__Information provided__
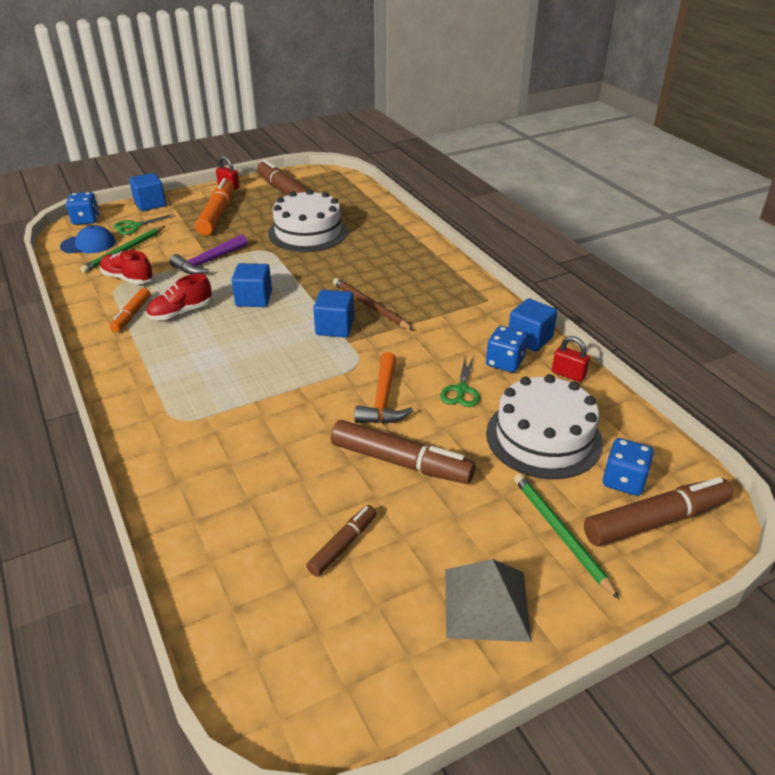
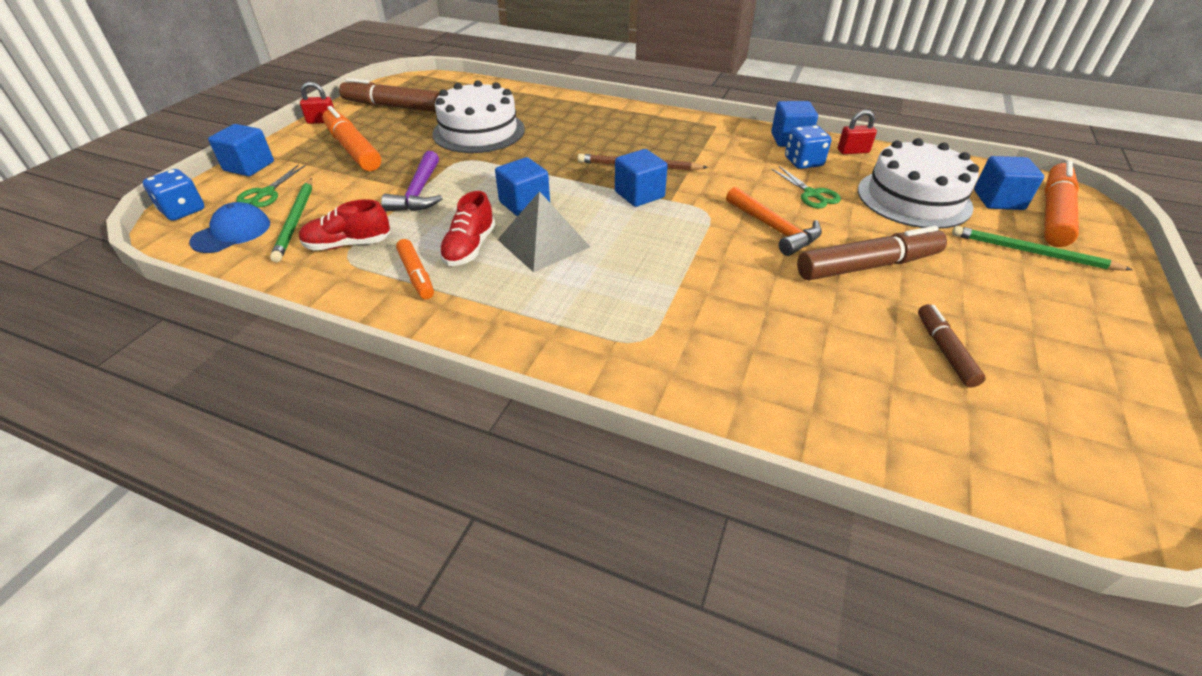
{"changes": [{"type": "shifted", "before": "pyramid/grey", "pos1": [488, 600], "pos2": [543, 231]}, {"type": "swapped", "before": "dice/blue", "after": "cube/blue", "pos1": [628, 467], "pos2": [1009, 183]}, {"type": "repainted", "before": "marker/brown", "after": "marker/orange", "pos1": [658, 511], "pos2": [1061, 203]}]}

---

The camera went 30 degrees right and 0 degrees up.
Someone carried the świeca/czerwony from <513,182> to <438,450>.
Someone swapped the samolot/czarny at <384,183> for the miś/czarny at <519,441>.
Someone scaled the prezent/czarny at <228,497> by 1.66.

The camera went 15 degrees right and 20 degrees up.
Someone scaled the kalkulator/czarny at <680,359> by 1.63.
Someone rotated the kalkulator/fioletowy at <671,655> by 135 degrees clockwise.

__Task item__
What you return must be the lines above that run from the line with "The camera went 30" to the line with "Someone swapped the", inclusive, each copied exactly.

__Output below__
The camera went 30 degrees right and 0 degrees up.
Someone carried the świeca/czerwony from <513,182> to <438,450>.
Someone swapped the samolot/czarny at <384,183> for the miś/czarny at <519,441>.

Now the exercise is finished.